RECORD EXCERPTS:
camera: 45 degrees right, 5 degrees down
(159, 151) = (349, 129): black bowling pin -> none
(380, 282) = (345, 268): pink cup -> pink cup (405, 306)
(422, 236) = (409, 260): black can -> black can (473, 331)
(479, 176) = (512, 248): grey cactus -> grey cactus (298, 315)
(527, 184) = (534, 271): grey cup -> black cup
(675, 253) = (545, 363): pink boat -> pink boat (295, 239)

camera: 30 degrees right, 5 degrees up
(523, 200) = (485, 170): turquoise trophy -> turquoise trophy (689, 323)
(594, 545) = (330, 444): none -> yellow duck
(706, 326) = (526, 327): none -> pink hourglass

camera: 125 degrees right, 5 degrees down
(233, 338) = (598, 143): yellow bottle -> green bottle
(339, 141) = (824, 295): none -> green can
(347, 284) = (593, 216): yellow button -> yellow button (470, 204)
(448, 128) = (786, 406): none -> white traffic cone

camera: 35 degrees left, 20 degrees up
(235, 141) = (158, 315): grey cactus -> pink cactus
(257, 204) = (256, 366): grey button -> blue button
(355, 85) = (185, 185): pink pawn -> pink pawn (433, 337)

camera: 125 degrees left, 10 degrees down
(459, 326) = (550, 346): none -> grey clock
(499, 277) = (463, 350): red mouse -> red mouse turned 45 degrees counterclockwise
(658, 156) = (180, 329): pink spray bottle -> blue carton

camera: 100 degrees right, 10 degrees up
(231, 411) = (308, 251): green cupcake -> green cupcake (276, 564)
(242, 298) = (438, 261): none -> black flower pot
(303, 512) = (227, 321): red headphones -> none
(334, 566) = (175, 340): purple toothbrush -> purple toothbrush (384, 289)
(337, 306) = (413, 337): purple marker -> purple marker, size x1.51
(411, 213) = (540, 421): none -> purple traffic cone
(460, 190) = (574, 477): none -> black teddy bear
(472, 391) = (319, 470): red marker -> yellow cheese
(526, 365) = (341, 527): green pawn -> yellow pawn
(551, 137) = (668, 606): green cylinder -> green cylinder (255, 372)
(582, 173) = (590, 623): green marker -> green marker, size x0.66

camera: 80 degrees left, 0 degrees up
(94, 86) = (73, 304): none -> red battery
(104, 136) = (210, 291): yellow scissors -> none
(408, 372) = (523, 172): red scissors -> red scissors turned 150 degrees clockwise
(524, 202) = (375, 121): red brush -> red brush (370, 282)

ACTIVITY: Above are the records; from them, give again exactly the lines from the one containing "(675, 253) = (545, 363): pink" through the one containing "camera: 125 degrees left, 10 degrees down", both included.

SOLUTION FOR THIS TASK:
(675, 253) = (545, 363): pink boat -> pink boat (295, 239)

camera: 30 degrees right, 5 degrees up
(523, 200) = (485, 170): turquoise trophy -> turquoise trophy (689, 323)
(594, 545) = (330, 444): none -> yellow duck
(706, 326) = (526, 327): none -> pink hourglass

camera: 125 degrees right, 5 degrees down
(233, 338) = (598, 143): yellow bottle -> green bottle
(339, 141) = (824, 295): none -> green can
(347, 284) = (593, 216): yellow button -> yellow button (470, 204)
(448, 128) = (786, 406): none -> white traffic cone

camera: 35 degrees left, 20 degrees up
(235, 141) = (158, 315): grey cactus -> pink cactus
(257, 204) = (256, 366): grey button -> blue button
(355, 85) = (185, 185): pink pawn -> pink pawn (433, 337)

camera: 125 degrees left, 10 degrees down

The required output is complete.